(Provided records)
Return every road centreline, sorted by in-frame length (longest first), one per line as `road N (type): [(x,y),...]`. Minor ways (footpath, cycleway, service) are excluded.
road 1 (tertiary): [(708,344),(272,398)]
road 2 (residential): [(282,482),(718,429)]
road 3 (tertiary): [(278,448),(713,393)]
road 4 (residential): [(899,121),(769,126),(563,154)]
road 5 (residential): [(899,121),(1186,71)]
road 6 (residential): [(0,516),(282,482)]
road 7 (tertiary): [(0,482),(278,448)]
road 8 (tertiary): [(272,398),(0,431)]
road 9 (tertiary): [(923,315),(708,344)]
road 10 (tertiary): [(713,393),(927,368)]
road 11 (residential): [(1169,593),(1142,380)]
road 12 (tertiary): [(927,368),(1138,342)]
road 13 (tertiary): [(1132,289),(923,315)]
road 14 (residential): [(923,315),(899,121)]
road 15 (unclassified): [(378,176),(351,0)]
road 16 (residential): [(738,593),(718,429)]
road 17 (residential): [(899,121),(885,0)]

(How to complete this task) Repeat the data in full. Nothing may be dropped or altered.

(Solution to this task)
Return every road centreline, sorted by in-frame length (longest first), one per line as `road N (type): [(x,y),...]`. Minor ways (footpath, cycleway, service) are excluded.
road 1 (tertiary): [(708,344),(272,398)]
road 2 (residential): [(282,482),(718,429)]
road 3 (tertiary): [(278,448),(713,393)]
road 4 (residential): [(899,121),(769,126),(563,154)]
road 5 (residential): [(899,121),(1186,71)]
road 6 (residential): [(0,516),(282,482)]
road 7 (tertiary): [(0,482),(278,448)]
road 8 (tertiary): [(272,398),(0,431)]
road 9 (tertiary): [(923,315),(708,344)]
road 10 (tertiary): [(713,393),(927,368)]
road 11 (residential): [(1169,593),(1142,380)]
road 12 (tertiary): [(927,368),(1138,342)]
road 13 (tertiary): [(1132,289),(923,315)]
road 14 (residential): [(923,315),(899,121)]
road 15 (unclassified): [(378,176),(351,0)]
road 16 (residential): [(738,593),(718,429)]
road 17 (residential): [(899,121),(885,0)]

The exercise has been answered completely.